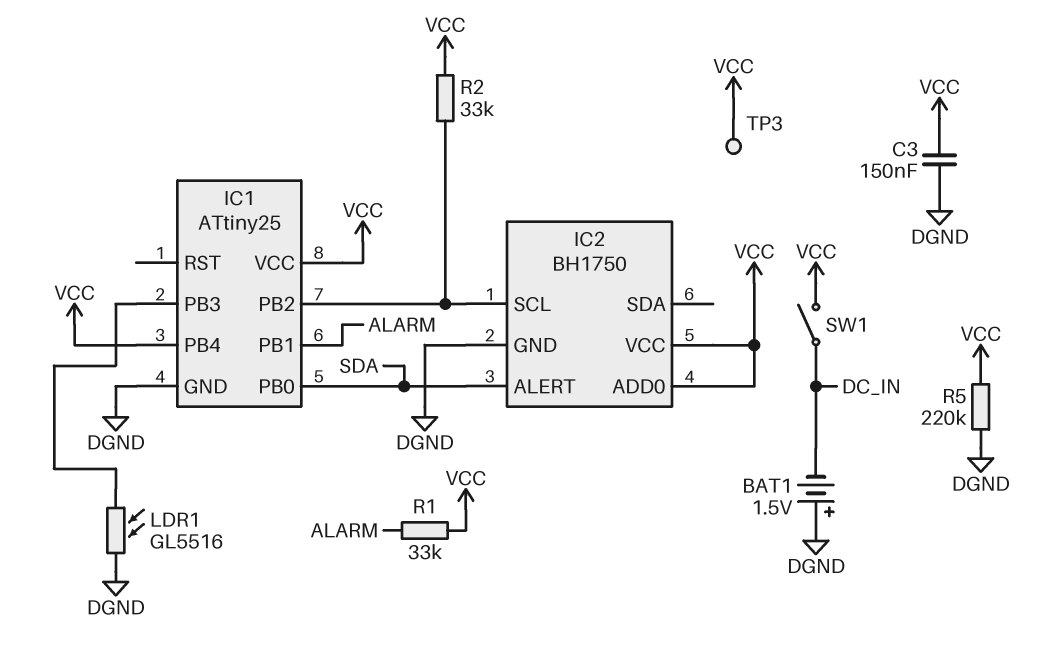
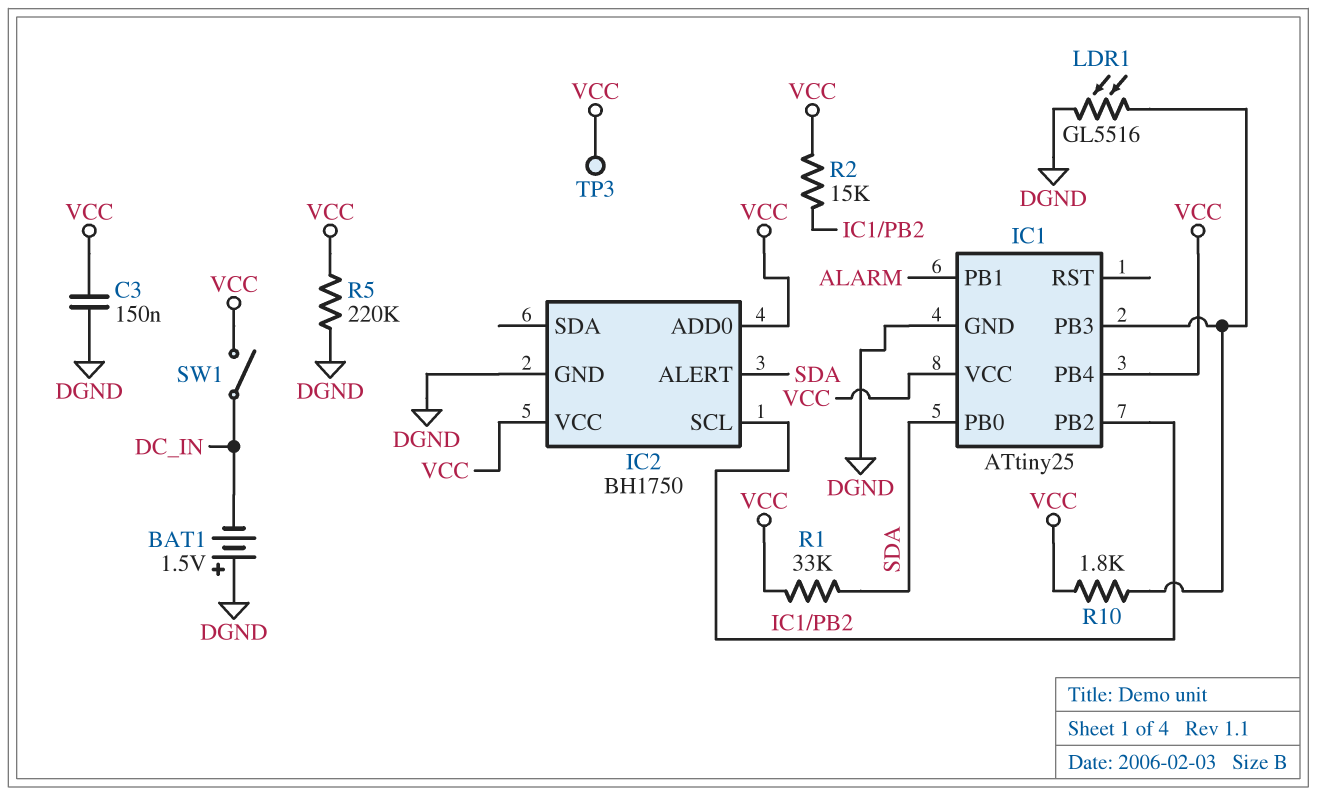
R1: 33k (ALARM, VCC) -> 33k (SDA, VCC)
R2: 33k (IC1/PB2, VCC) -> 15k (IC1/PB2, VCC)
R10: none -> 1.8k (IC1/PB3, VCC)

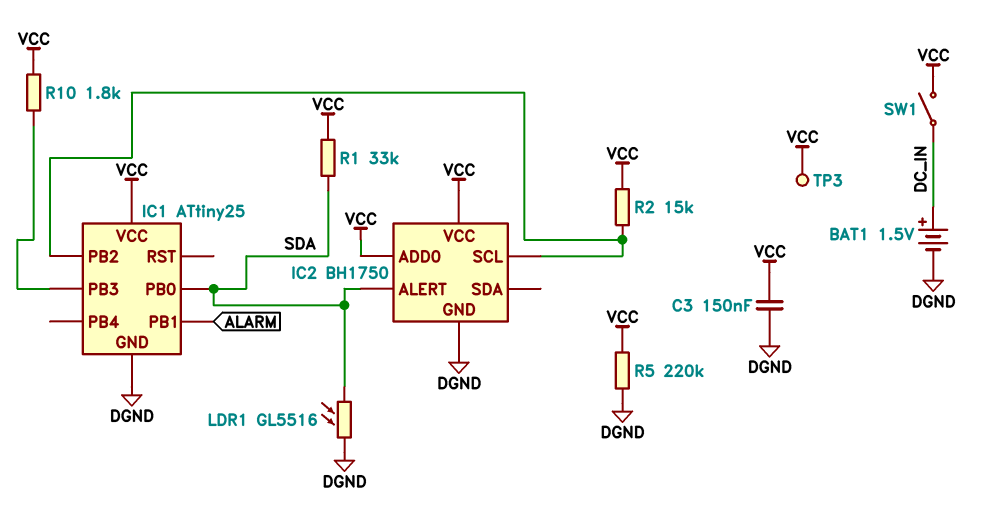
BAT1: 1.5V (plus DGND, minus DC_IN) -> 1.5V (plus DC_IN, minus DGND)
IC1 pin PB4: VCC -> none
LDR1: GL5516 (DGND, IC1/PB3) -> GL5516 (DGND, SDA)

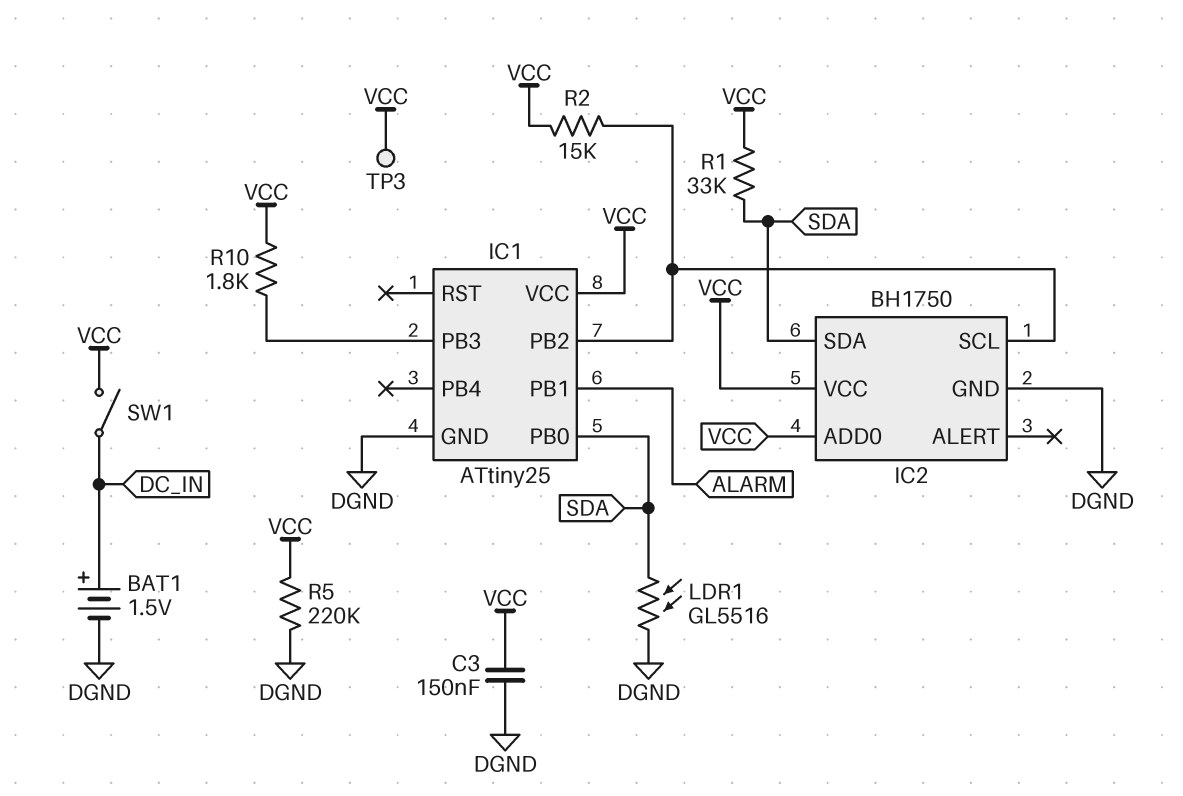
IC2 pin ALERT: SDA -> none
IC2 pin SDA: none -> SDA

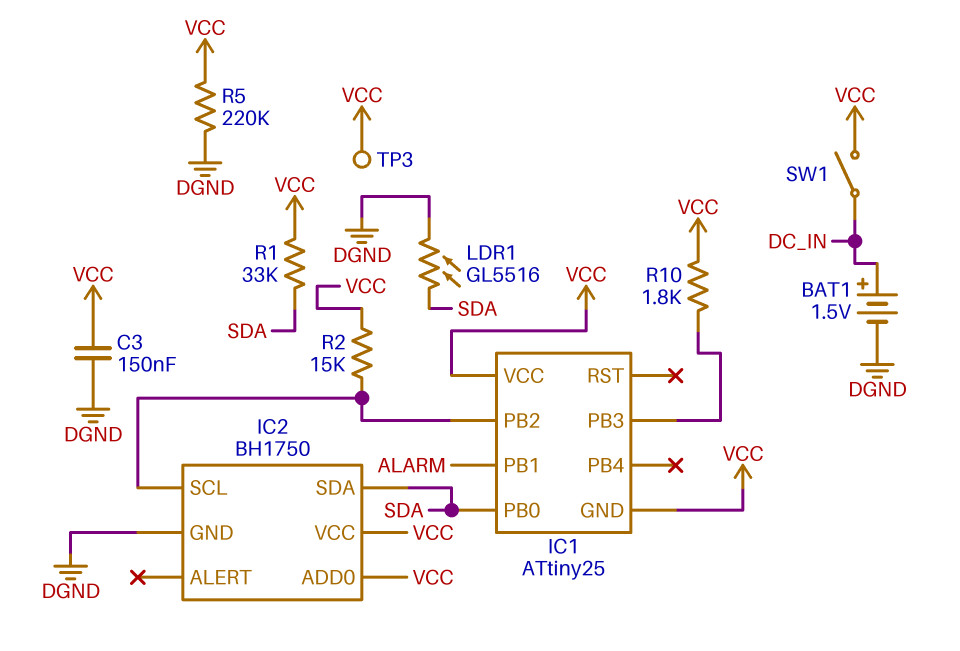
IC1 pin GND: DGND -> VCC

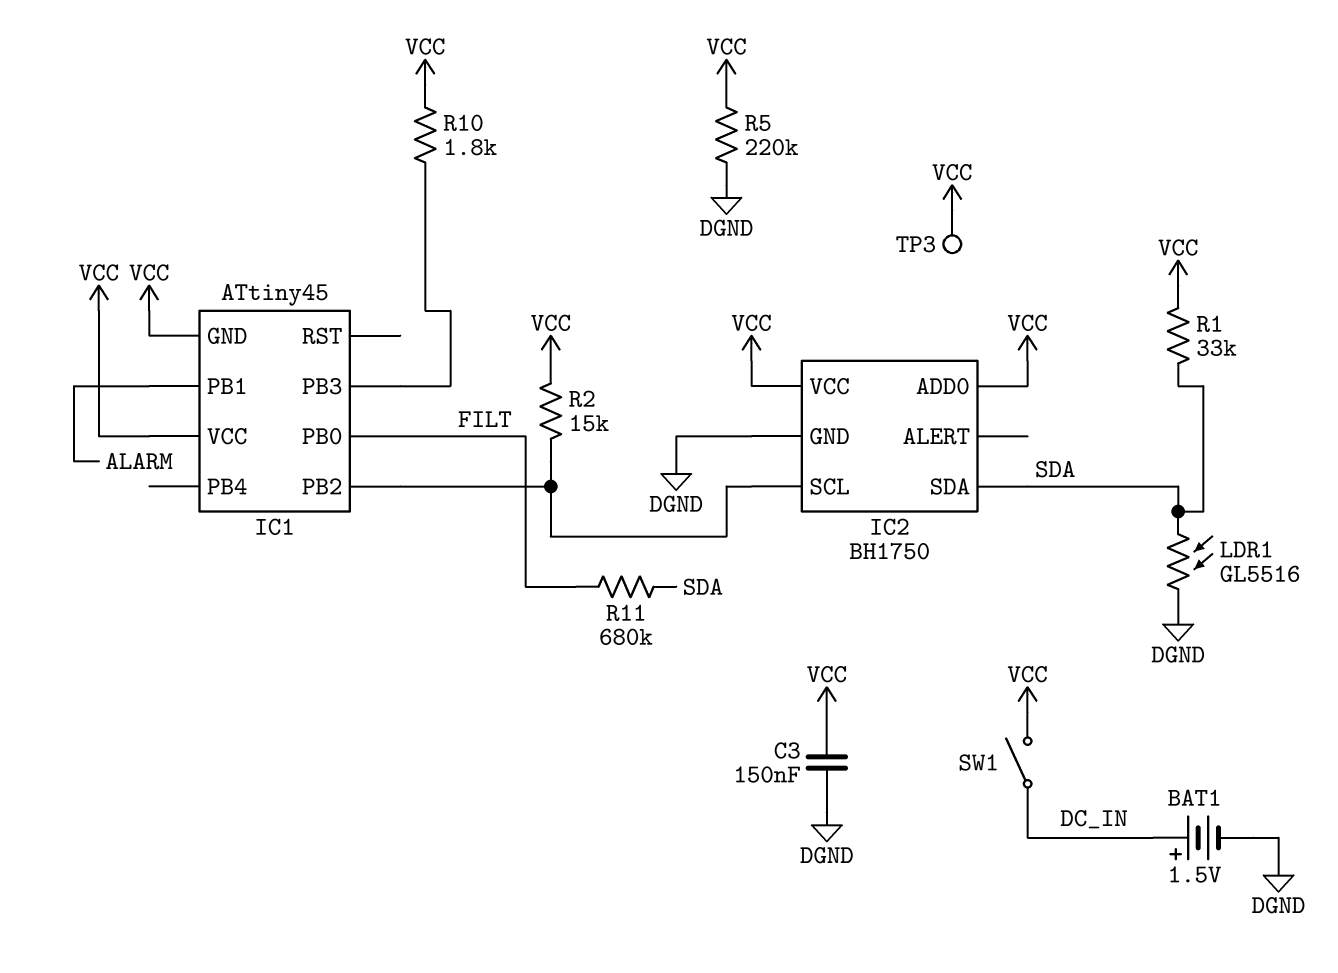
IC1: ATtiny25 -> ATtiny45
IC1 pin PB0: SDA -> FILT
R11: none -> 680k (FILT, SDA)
****************************************
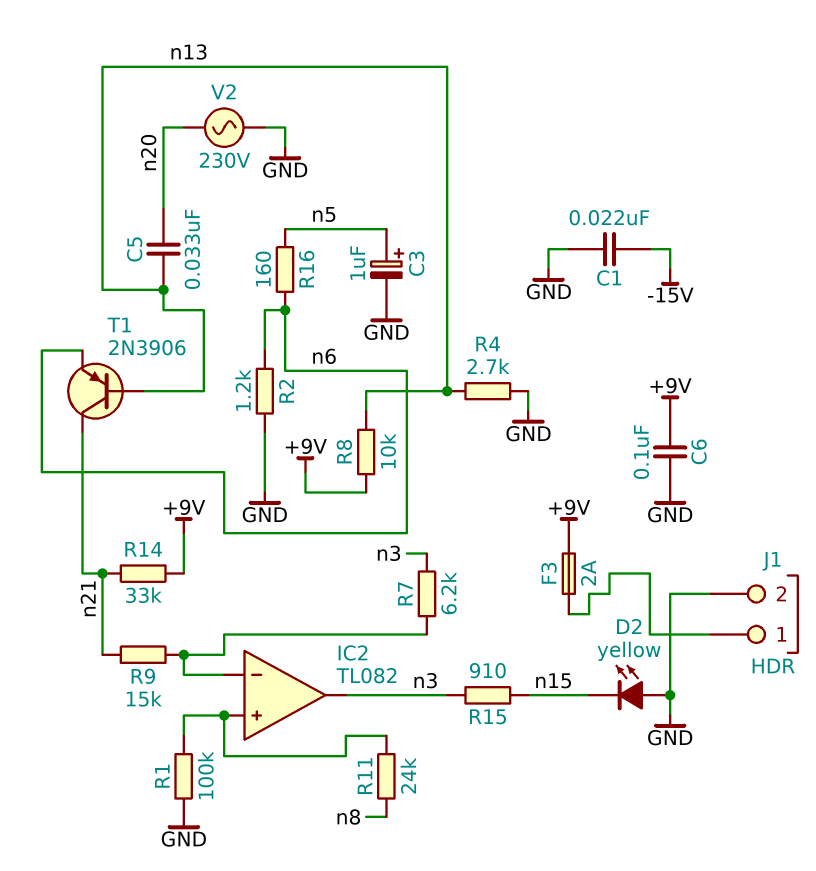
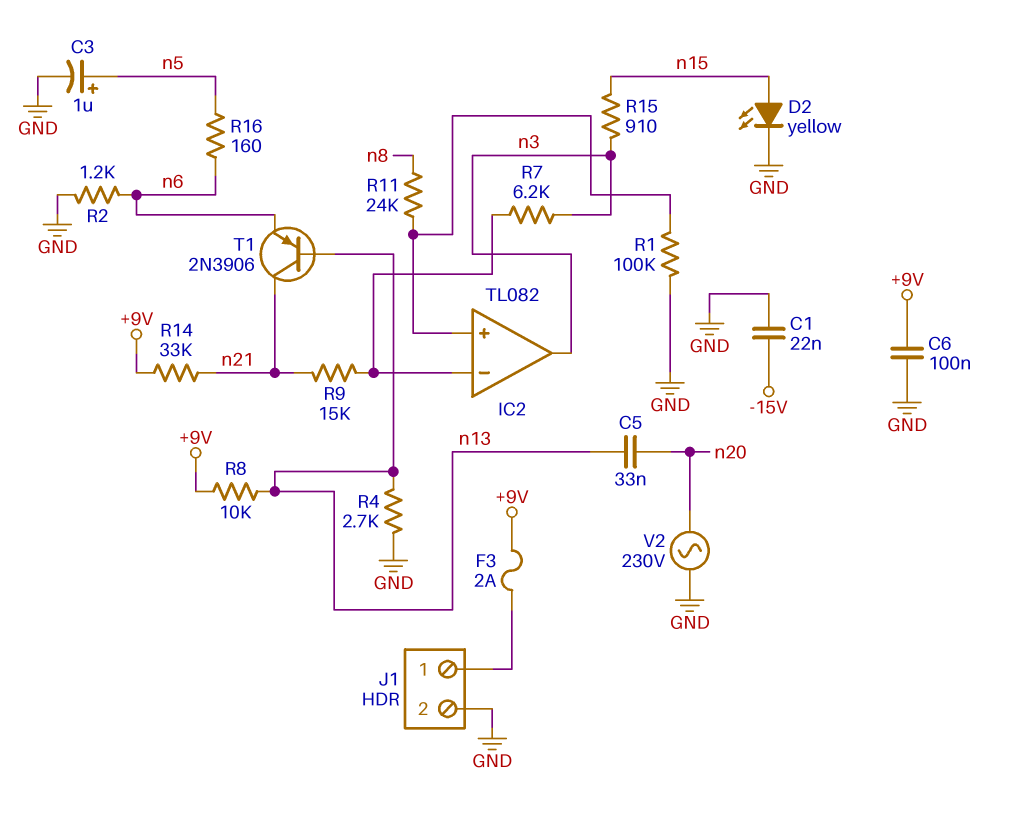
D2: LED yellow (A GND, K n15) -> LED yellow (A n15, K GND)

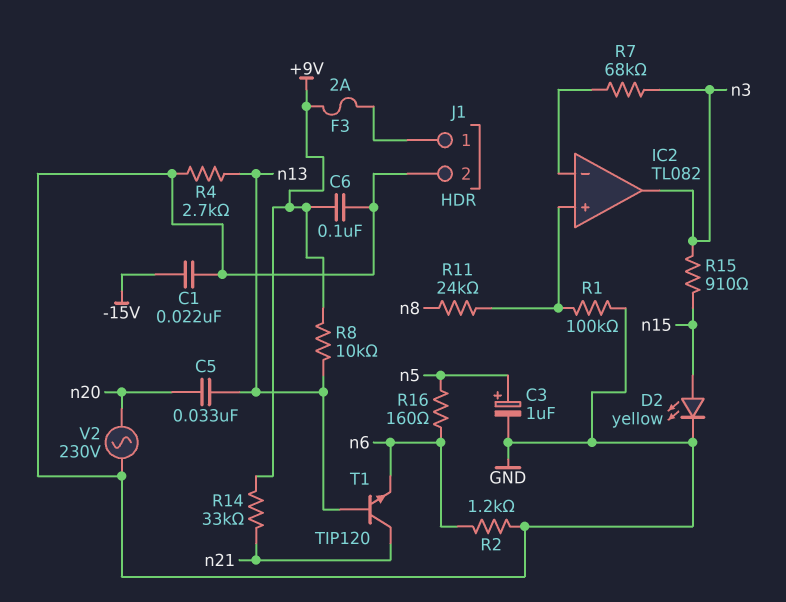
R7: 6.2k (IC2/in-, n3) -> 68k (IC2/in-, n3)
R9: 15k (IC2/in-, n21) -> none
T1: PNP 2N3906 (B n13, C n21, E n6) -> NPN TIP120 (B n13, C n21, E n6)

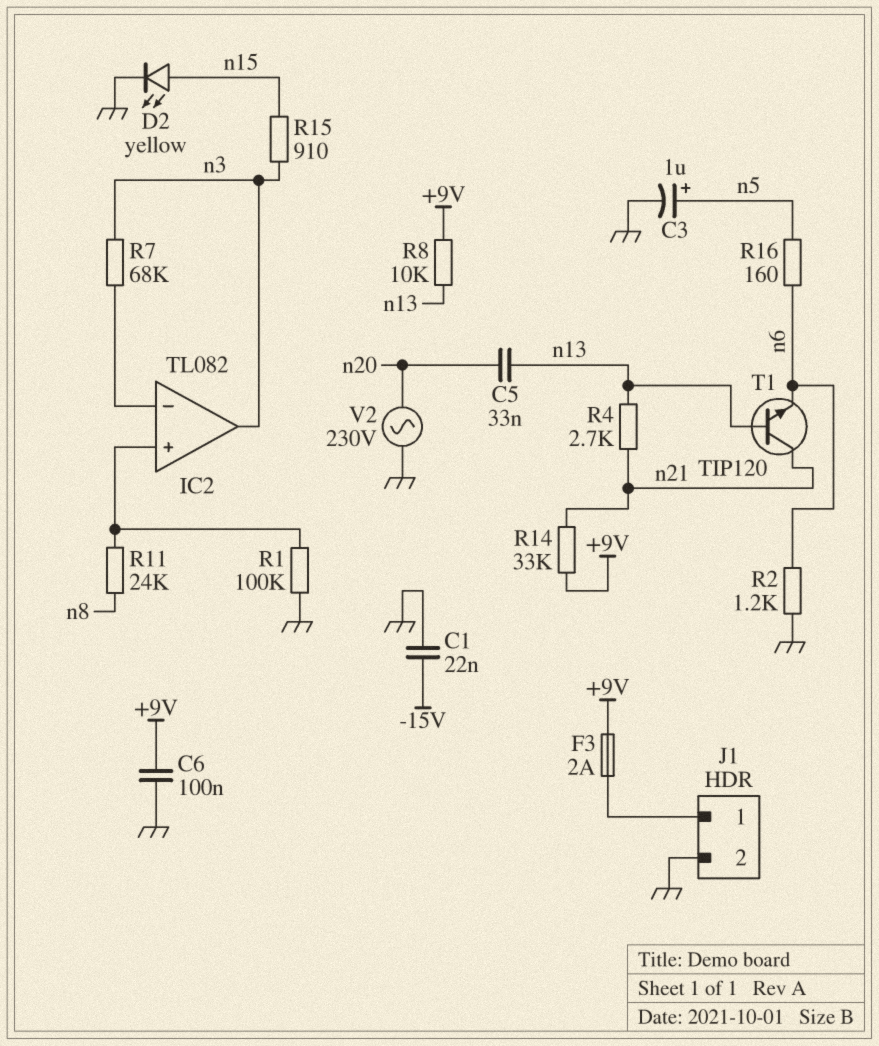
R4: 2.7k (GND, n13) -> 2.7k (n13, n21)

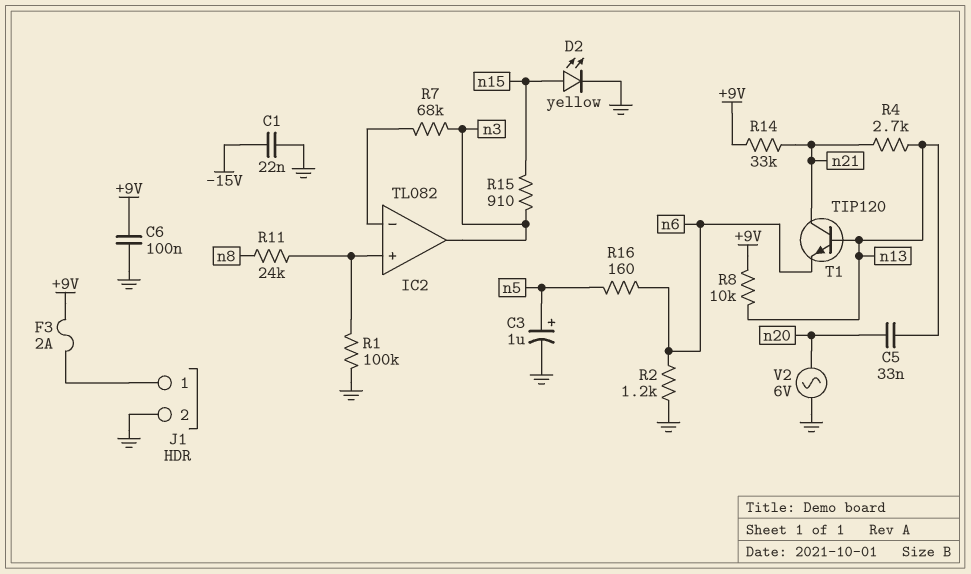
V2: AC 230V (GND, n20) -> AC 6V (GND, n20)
****************************************
WHAT IS NEEDED: Starting at the line above that holds "R1: 33k (ALARM, VCC) -> 33k (SDA, VCC)", repeat every line exactly down to and including the line that holds "IC1 pin GND: DGND -> VCC", then stop. Do not carry over any pictures.

TASK RESPONSE:
R1: 33k (ALARM, VCC) -> 33k (SDA, VCC)
R2: 33k (IC1/PB2, VCC) -> 15k (IC1/PB2, VCC)
R10: none -> 1.8k (IC1/PB3, VCC)

BAT1: 1.5V (plus DGND, minus DC_IN) -> 1.5V (plus DC_IN, minus DGND)
IC1 pin PB4: VCC -> none
LDR1: GL5516 (DGND, IC1/PB3) -> GL5516 (DGND, SDA)

IC2 pin ALERT: SDA -> none
IC2 pin SDA: none -> SDA

IC1 pin GND: DGND -> VCC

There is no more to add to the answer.